Task to carry out:
Copy all records exactly; omit pictures.

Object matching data

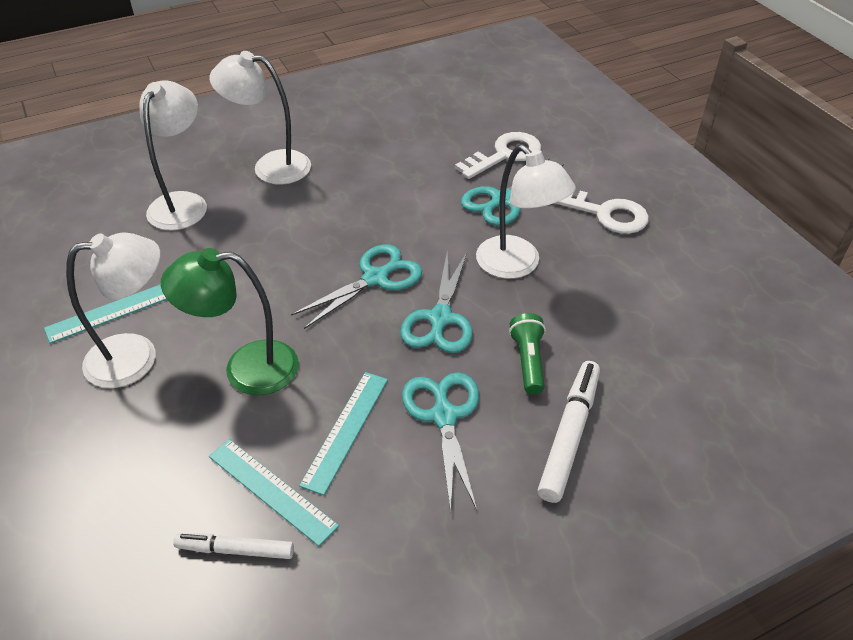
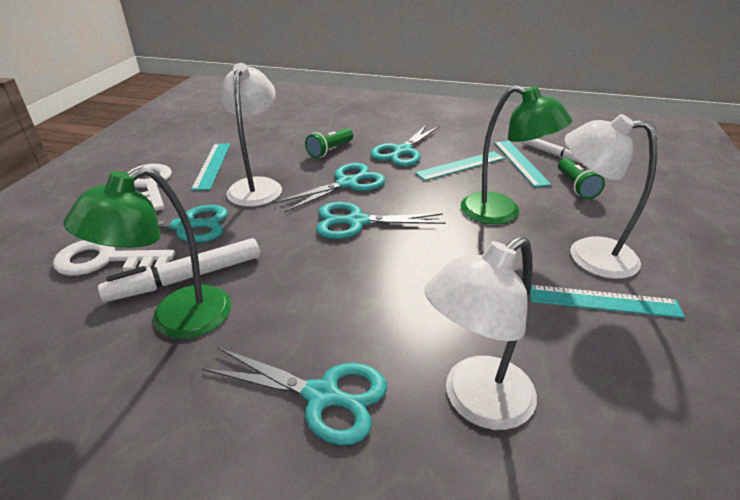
camera: 140 degrees left, 10 degrees down
(175, 474) = (575, 186): none -> green flashlight
(270, 166) = (322, 396): white lamp -> turquoise scissors
(398, 154) = (176, 320): none -> green lamp
(569, 435) = (354, 127): white marker -> white marker (186, 278)
(602, 263) = (212, 165): none -> turquoise ruler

Result for this task:
camera: 140 degrees left, 10 degrees down
(175, 474) = (575, 186): none -> green flashlight
(270, 166) = (322, 396): white lamp -> turquoise scissors
(398, 154) = (176, 320): none -> green lamp
(569, 435) = (354, 127): white marker -> white marker (186, 278)
(602, 263) = (212, 165): none -> turquoise ruler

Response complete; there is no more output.